• **TO DO**: The answer must be an exact copy of the records, with no pictures in it.

• **DATASET RECORDS**:
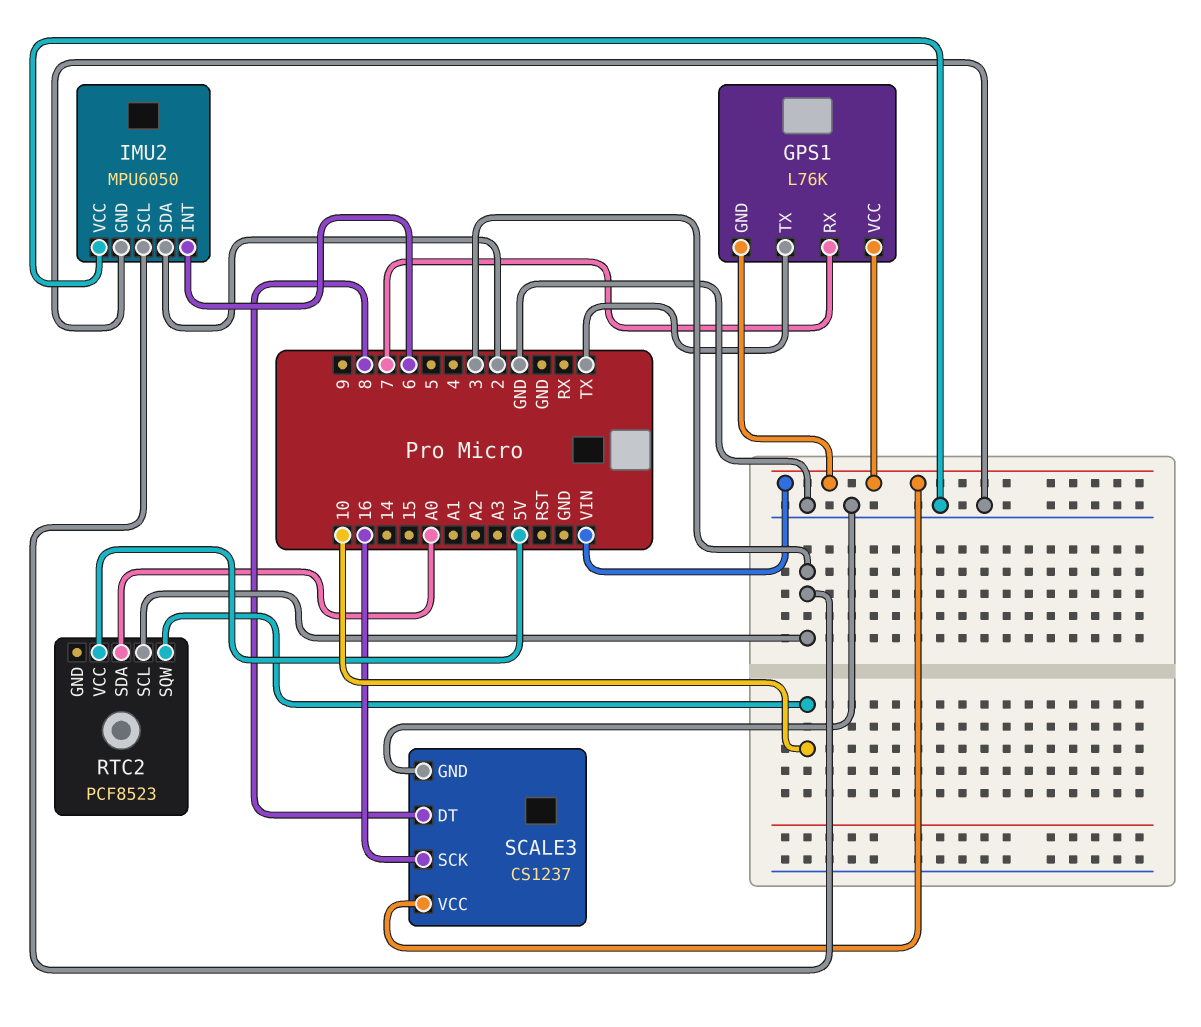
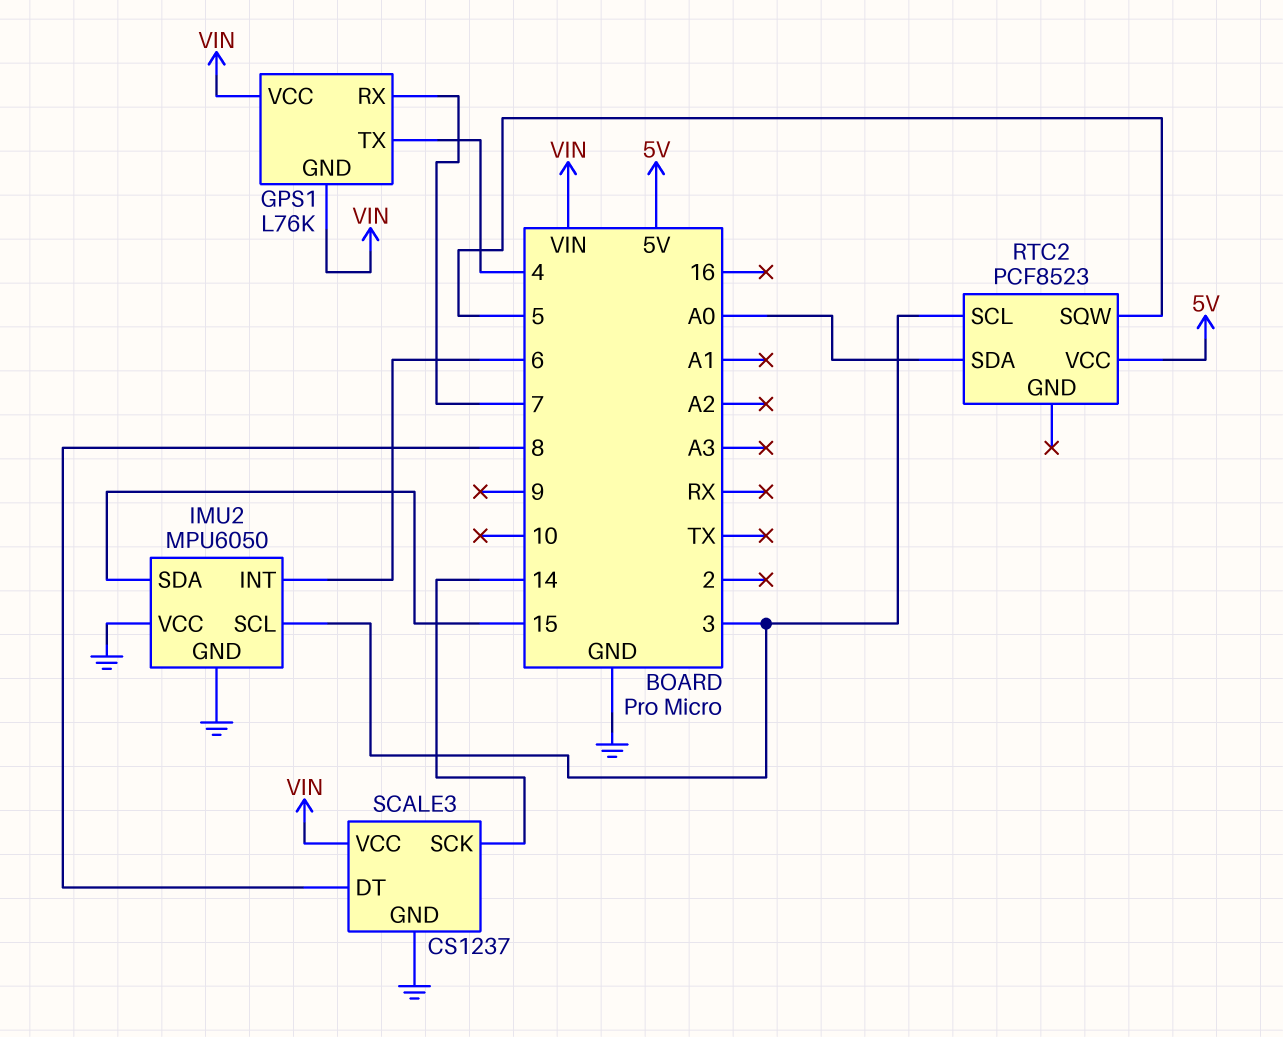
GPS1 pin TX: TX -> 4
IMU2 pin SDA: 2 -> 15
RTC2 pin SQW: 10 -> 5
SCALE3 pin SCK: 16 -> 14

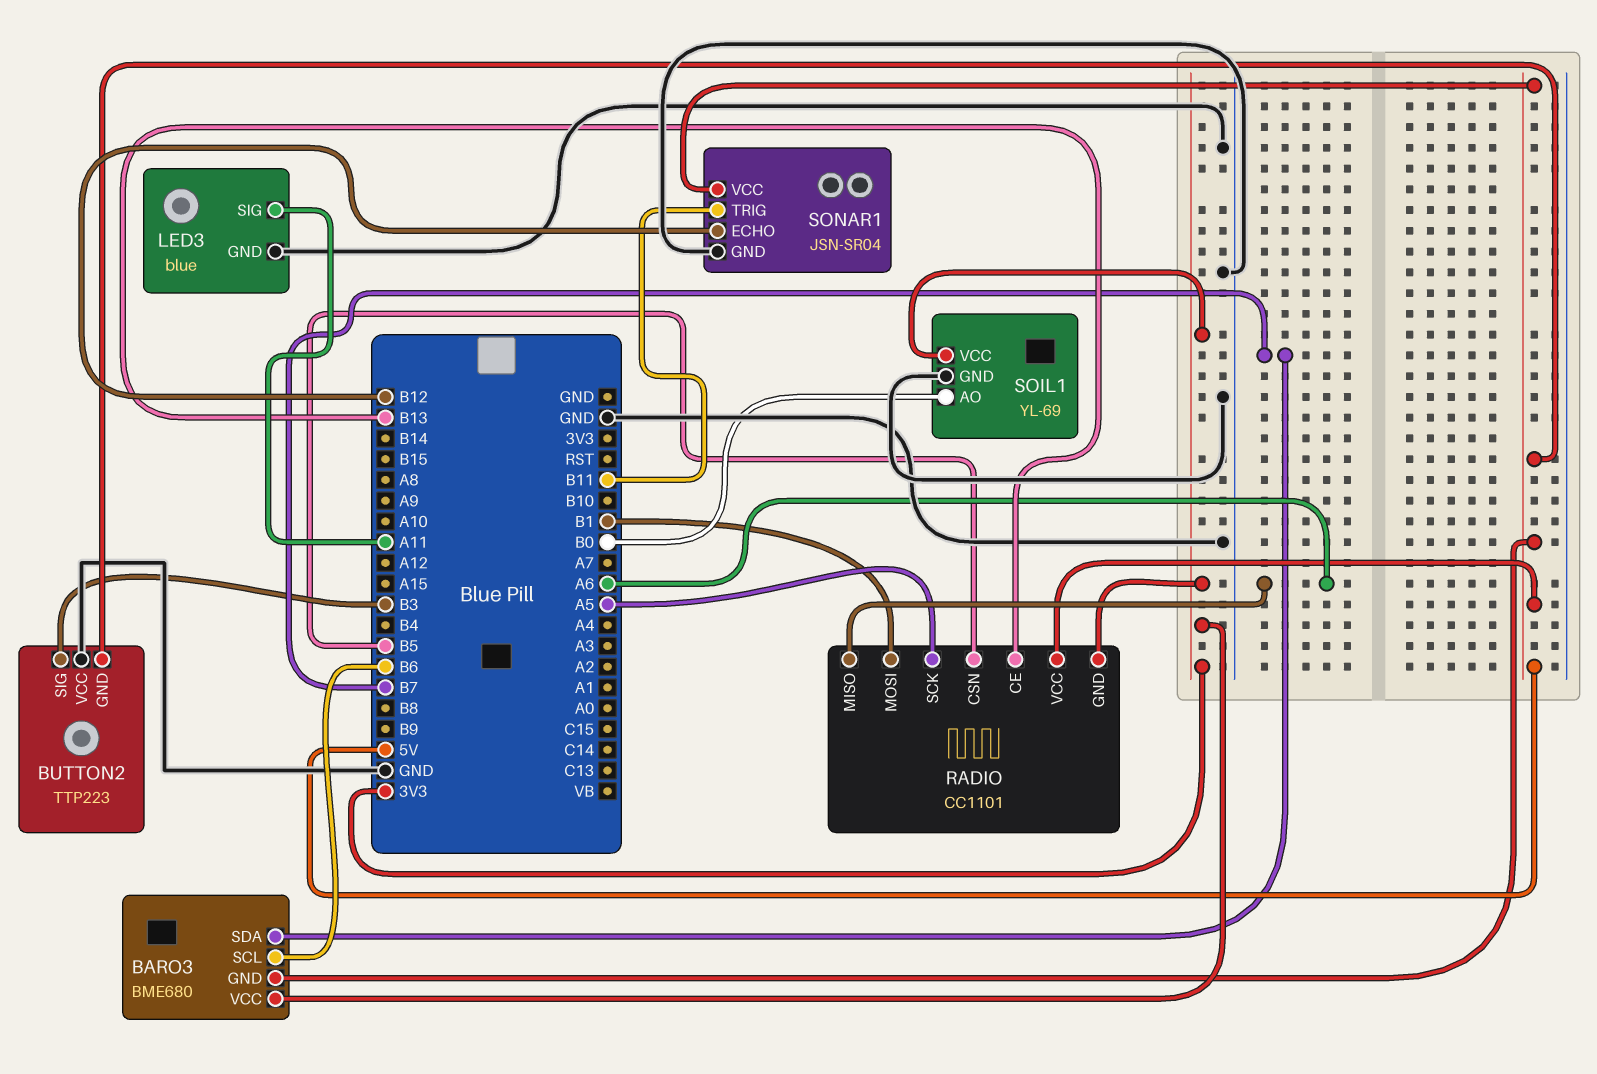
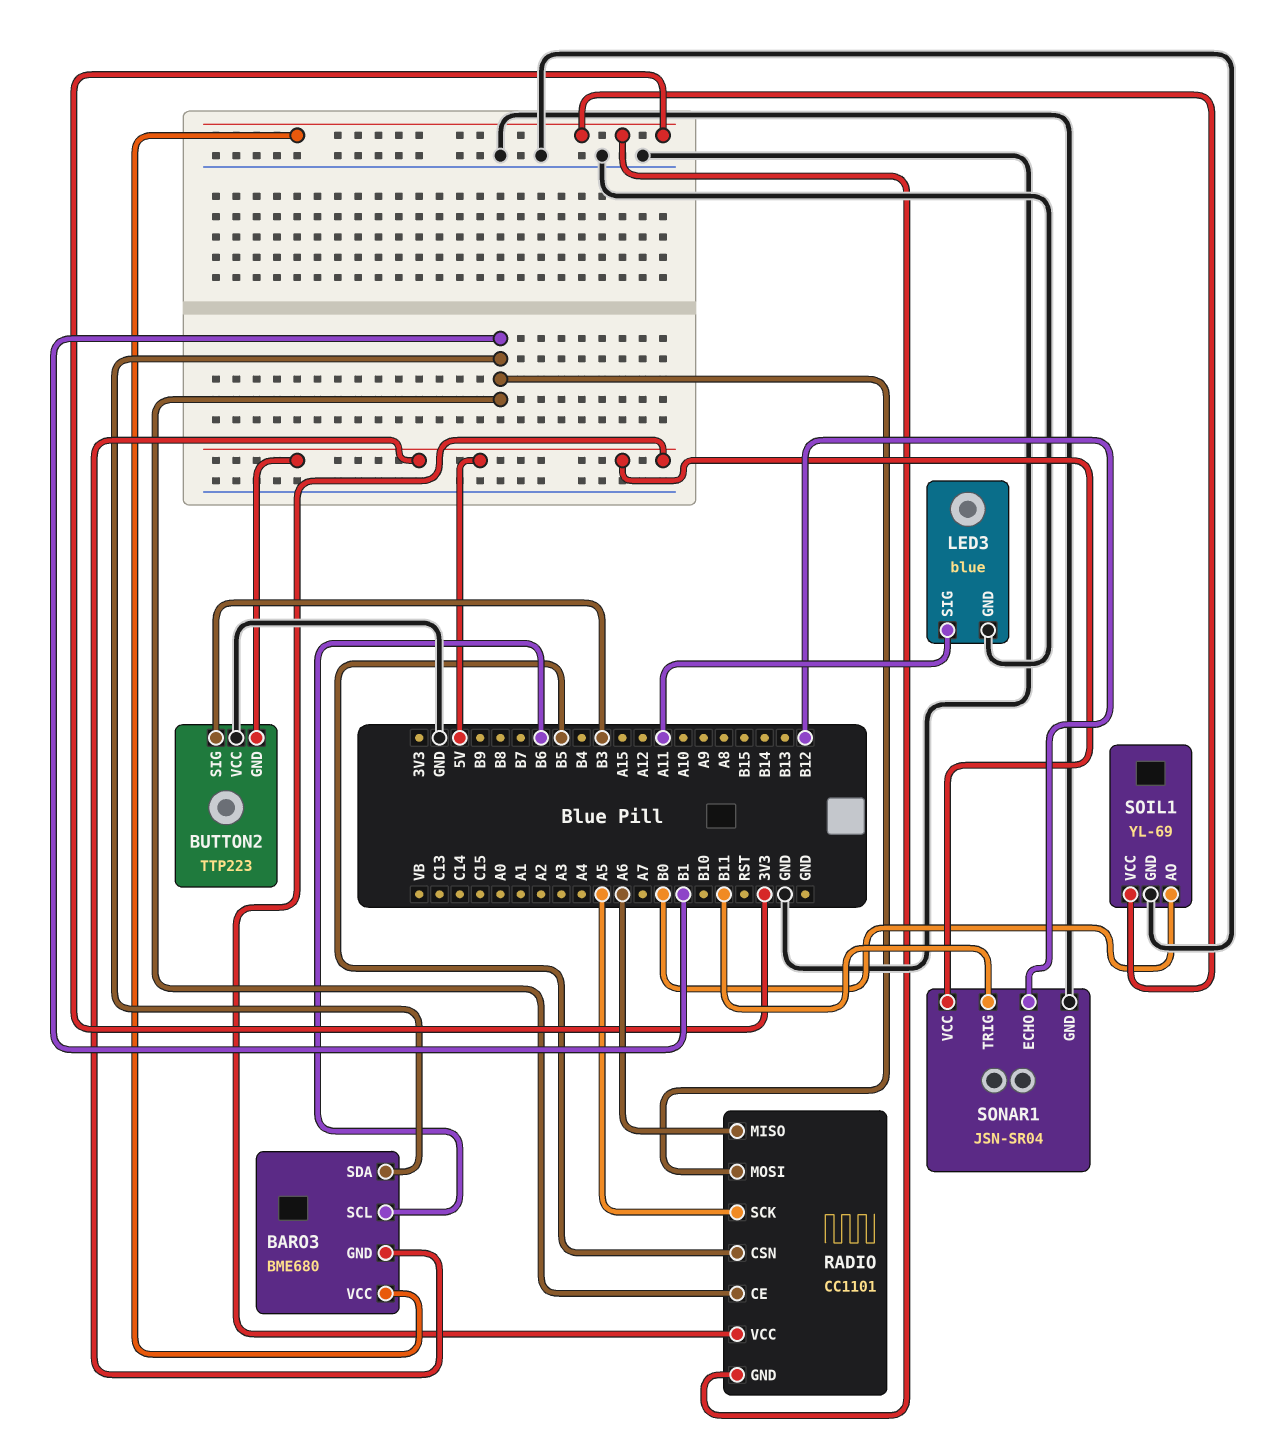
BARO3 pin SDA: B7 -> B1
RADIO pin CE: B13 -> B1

• **REPLY**:
GPS1 pin TX: TX -> 4
IMU2 pin SDA: 2 -> 15
RTC2 pin SQW: 10 -> 5
SCALE3 pin SCK: 16 -> 14

BARO3 pin SDA: B7 -> B1
RADIO pin CE: B13 -> B1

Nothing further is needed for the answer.